--- BEGIN Source material ---

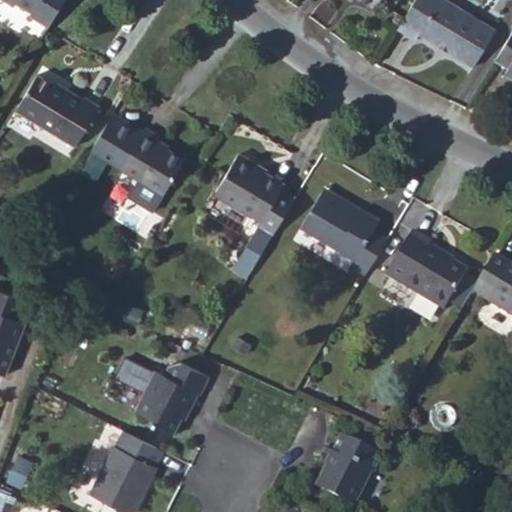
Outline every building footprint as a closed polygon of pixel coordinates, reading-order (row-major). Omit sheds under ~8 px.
[(37,7),(57,17),(66,0),(36,0),(40,2),(37,7)] [(503,20),(468,0),(416,0),(404,20),(423,31),(426,26),(480,58),(503,20)] [(511,37),(503,52),(511,57),(511,37)] [(70,90),(40,72),(18,110),(77,144),(102,103),(89,93),(87,96),(71,88),(70,90)] [(164,134),(150,125),(147,130),(114,110),(88,152),(164,198),(189,156),(161,140),(164,134)] [(255,271),(302,194),(289,186),(292,180),(264,164),(265,161),(245,150),(222,188),(269,217),(242,263),(255,271)] [(373,269),(395,233),(381,224),(387,215),(370,205),(368,209),(331,186),(310,222),(363,254),(359,261),(373,269)] [(438,235),(420,224),(394,269),(453,302),(456,296),(469,303),(480,285),(466,278),(472,268),(475,263),(435,240),(438,235)] [(511,253),(502,248),(486,276),(480,285),(511,304),(511,253)] [(486,276),(472,268),(466,278),(480,285),(486,276)] [(38,294),(0,279),(0,360),(14,366),(23,345),(19,343),(24,332),(27,333),(34,315),(31,313),(38,294)] [(155,385),(146,404),(163,412),(160,418),(181,429),(190,411),(194,413),(208,387),(210,388),(218,372),(192,358),(179,362),(176,368),(166,364),(166,366),(137,350),(126,370),(155,385)] [(162,461),(170,444),(135,426),(128,443),(124,441),(100,487),(140,509),(164,462),(162,461)] [(344,449),(341,453),(327,483),(361,501),(379,467),(383,469),(392,451),(352,431),(344,449)] [(330,448),(341,453),(344,449),(332,444),(330,448)] [(35,462),(16,453),(3,478),(22,488),(35,462)]
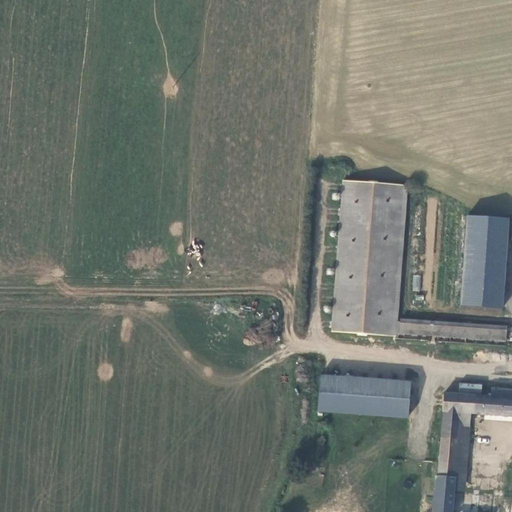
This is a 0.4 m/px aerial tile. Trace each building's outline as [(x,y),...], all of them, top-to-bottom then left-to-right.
[(402,334),(403,321),(401,321),(401,325),(394,323),(403,187),(342,183),(334,334),(393,338),(393,333),(402,334)] [(510,222),(467,219),(460,308),(503,311),(510,222)] [(420,291),(421,275),(413,275),(412,291),(420,291)] [(506,341),(506,328),(403,321),(402,334),(506,341)] [(412,385),(322,380),(320,415),(410,420),(412,385)] [(511,390),(492,390),(492,397),(443,395),(442,413),(444,413),(436,504),(429,504),(429,511),(450,511),(451,492),(457,415),(470,416),(511,418),(511,390)] [(466,494),(470,416),(457,415),(451,492),(466,494)]
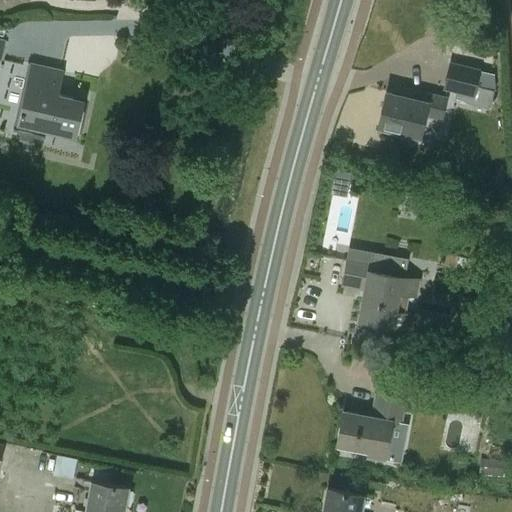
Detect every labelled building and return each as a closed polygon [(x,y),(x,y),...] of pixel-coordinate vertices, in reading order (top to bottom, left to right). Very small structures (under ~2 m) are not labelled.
[(453,98),(490,106),(495,87),(476,83),(480,67),(451,60),(445,88),(455,90),(453,98)] [(80,101),(54,96),(60,72),(29,65),(14,130),(10,129),(10,130),(42,138),(42,136),(38,135),(41,125),(72,132),(71,135),(72,135),(80,101)] [(386,92),(378,125),(419,135),(425,113),(441,117),(446,98),(395,86),(393,93),(386,92)] [(506,178),(494,176),(492,187),(504,189),(506,178)] [(413,310),(396,307),(399,292),(416,295),(419,279),(370,270),(372,260),(348,256),(343,283),(364,287),(359,318),(410,328),(413,310)] [(373,391),(369,416),(342,411),(336,442),(368,448),(367,454),(385,457),(392,420),(400,422),(405,396),(373,391)] [(56,472),(75,476),(78,456),(59,452),(56,472)] [(480,457),(479,474),(504,476),(505,459),(480,457)] [(122,511),(127,487),(91,481),(85,511),(122,511)] [(359,511),(363,494),(327,487),(322,511),(359,511)]
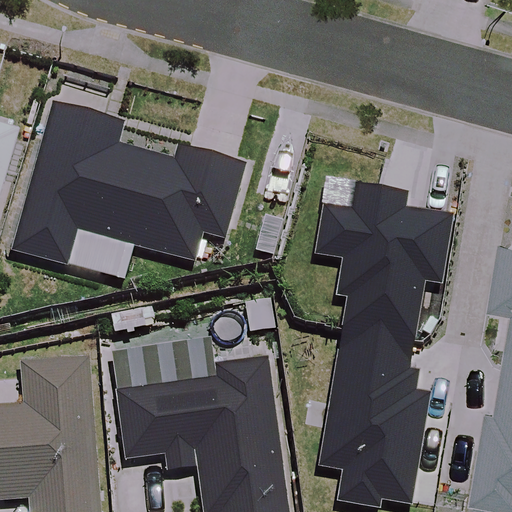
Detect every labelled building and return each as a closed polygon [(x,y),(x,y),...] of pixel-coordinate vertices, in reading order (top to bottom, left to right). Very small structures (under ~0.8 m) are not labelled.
[(226,236),(247,161),(182,142),(177,160),(120,144),(127,119),(59,100),(16,249),(70,264),(80,228),(197,261),(205,231),(226,236)] [(0,202),(23,123),(0,116),(0,202)] [(355,209),(328,204),(320,253),(345,258),(339,295),(350,297),(344,332),(415,344),(426,278),(445,281),(456,216),(409,208),(411,193),(359,184),(355,209)] [(511,348),(509,367),(511,367),(511,236),(508,236),(496,303),(511,305),(511,348)] [(415,344),(344,332),(321,464),(347,468),(341,499),(382,506),(383,497),(413,502),(432,393),(417,391),(420,369),(411,367),(415,344)] [(291,511),(270,356),(217,364),(219,377),(122,390),(132,457),(169,452),(171,467),(200,463),(207,511),(291,511)] [(97,511),(87,363),(19,368),(22,412),(0,414),(0,507),(27,506),(27,511),(97,511)] [(511,367),(509,367),(502,408),(494,406),(478,497),(484,498),(511,502),(511,367)] [(511,511),(511,502),(484,498),(481,511),(511,511)]
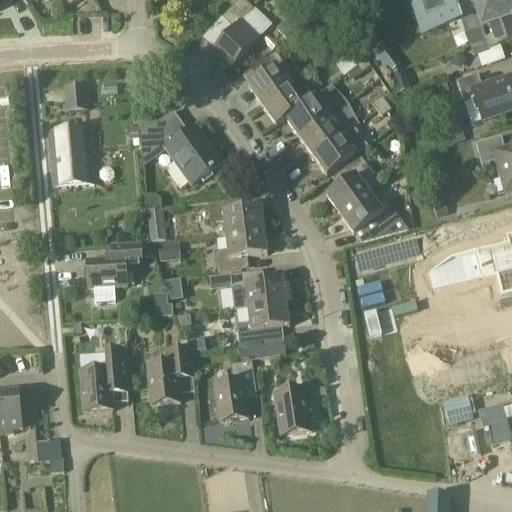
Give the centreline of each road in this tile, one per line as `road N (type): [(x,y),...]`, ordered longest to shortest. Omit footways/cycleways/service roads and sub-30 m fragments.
road 1 (residential): [(137,47),(217,108),(293,205),(335,329),(357,478)]
road 2 (residential): [(357,478),(65,438)]
road 3 (residential): [(65,438),(48,253)]
road 4 (residential): [(511,498),(357,478)]
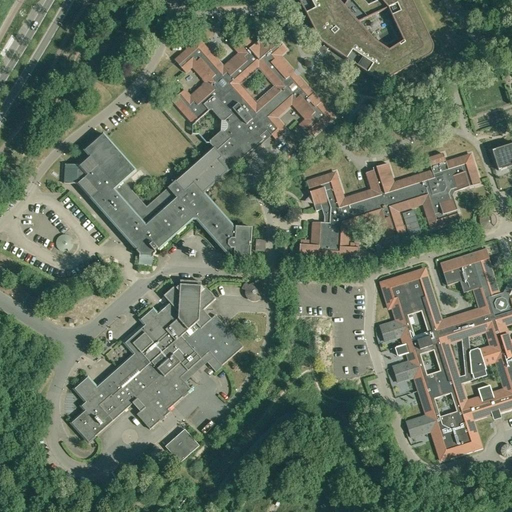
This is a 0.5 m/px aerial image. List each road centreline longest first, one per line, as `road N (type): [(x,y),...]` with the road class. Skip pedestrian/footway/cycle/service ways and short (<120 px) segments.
road 1 (secondary): [(0,113),(69,0)]
road 2 (residential): [(76,347),(168,269)]
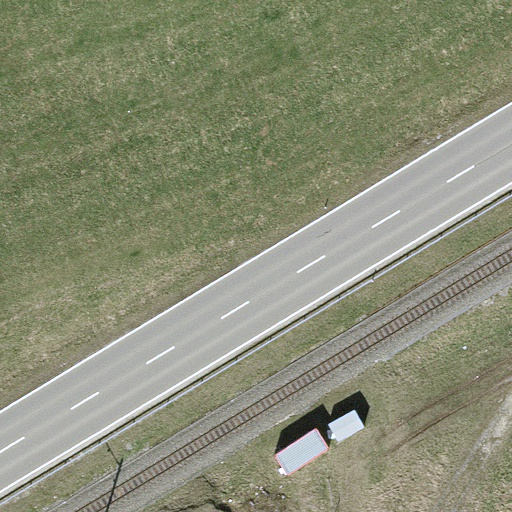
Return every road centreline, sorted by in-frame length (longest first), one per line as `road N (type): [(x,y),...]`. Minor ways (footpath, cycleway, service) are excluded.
road 1 (primary): [(511,142),(0,451)]
road 2 (track): [(442,511),(511,410)]
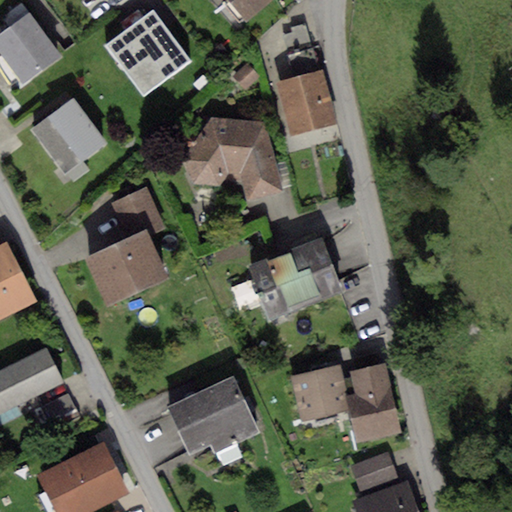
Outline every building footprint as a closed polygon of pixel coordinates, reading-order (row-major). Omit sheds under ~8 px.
[(225,0),(245,22),(270,0),(225,0)] [(28,12),(0,32),(0,54),(22,85),(61,57),(28,12)] [(152,12),(107,47),(145,96),(190,61),(152,12)] [(283,36),(294,79),(319,73),(306,25),(290,29),(292,34),(283,36)] [(246,64),(233,77),(246,90),(259,77),(246,64)] [(294,79),(274,84),(286,136),(336,125),(324,72),(319,73),(294,79)] [(73,99),(31,129),(64,174),(106,144),(73,99)] [(189,148),(181,159),(192,184),(218,186),(226,177),(240,182),(246,201),(281,191),(265,123),(212,117),(200,133),(194,130),(188,131),(184,138),(183,144),(189,148)] [(111,204),(127,239),(145,231),(162,223),(146,188),(111,204)] [(127,239),(84,259),(105,304),(166,277),(145,231),(127,239)] [(319,240),(248,267),(270,323),(340,295),(319,240)] [(0,246),(0,317),(35,301),(8,243),(3,245),(0,246)] [(46,347),(0,369),(0,411),(63,380),(46,347)] [(384,363),(351,371),(356,393),(345,395),(349,411),(356,442),(400,432),(384,363)] [(339,366),(289,378),(300,422),(349,411),(345,395),(339,366)] [(233,375),(167,406),(189,453),(212,442),(216,452),(259,432),(233,375)] [(68,394),(46,404),(59,429),(81,419),(68,394)] [(102,444),(38,474),(56,511),(84,511),(125,492),(102,444)] [(388,454),(351,465),(359,491),(396,480),(388,454)] [(420,511),(409,480),(353,501),(356,511),(420,511)]
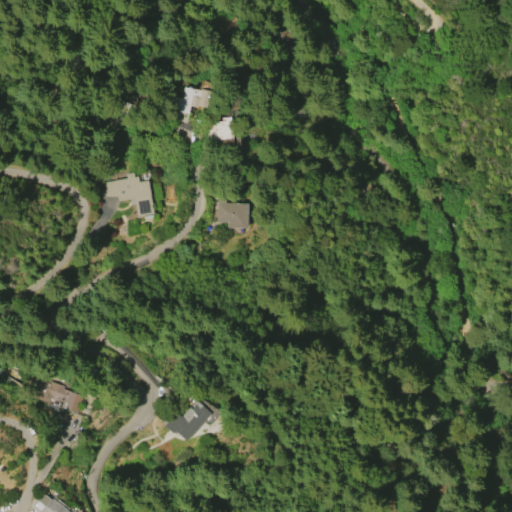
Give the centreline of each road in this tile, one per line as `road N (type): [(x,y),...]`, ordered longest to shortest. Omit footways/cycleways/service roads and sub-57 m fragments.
road 1 (residential): [(103,455),(154,387),(127,352),(50,331),(33,318),(36,300),(158,252),(188,219),(196,194),(192,170),(157,134),(58,99),(56,70),(87,0)]
road 2 (residential): [(511,391),(457,358),(426,252),(350,132),(340,82),(289,22),(256,0)]
road 3 (residential): [(138,417),(120,372),(96,354),(52,347),(19,327),(19,300),(63,259),(83,209),(73,186),(0,172)]
road 4 (track): [(350,0),(434,206),(486,377)]
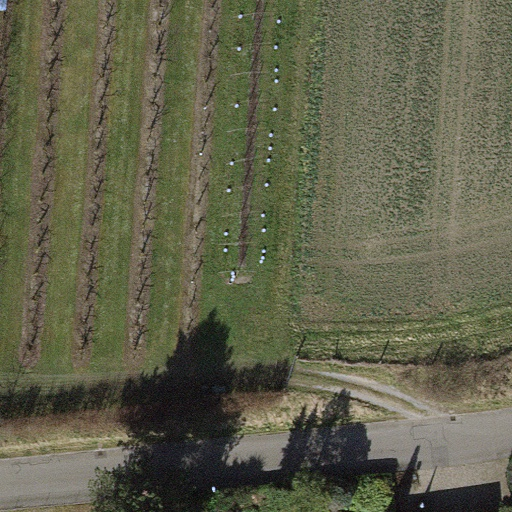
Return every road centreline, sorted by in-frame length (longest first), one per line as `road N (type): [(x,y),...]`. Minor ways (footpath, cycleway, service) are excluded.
road 1 (residential): [(511,419),(336,451),(0,493)]
road 2 (track): [(446,432),(329,379),(285,376),(220,387)]
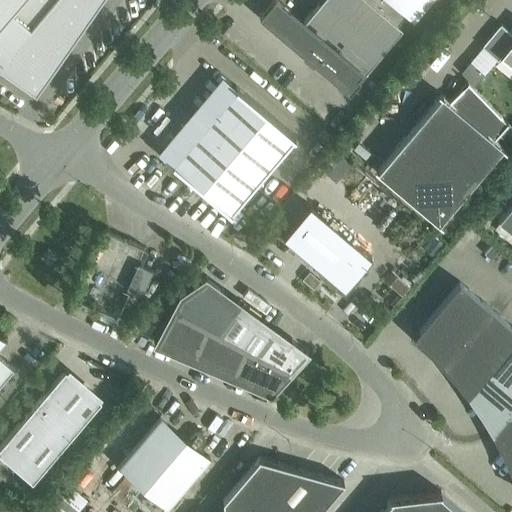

--- END Source material ---

Pick out and copy every line of the data above that contains the word "building", matching its case exactly.

Outline every building footprint as a closed polygon of pixel coordinates, reading-order (row-major). Omit sheds under ~8 px.
This is a 0.4 m/px aerial tile. Trace each building's outline as [(x,y),...], all of them, top-to-bottom then left-to-right.
Detect every labelled building and return each as a closed polygon [(x,y),(x,y),...] of pixel-coordinate vertices, in reading order (top to bottom, left to right). Very small structures (under ~2 m) are not labelled.
Detect every labelled building and return each as a closed polygon [(x,y),(x,y),...] of pixel-coordinate vertices, in reading order (top to bottom, left to right). Very small structures (under ~0.8 m) are not labelled.
Outline every building footprint as a closed polygon of pixel coordinates, reading-order (row-major). Omit sheds under ~8 px.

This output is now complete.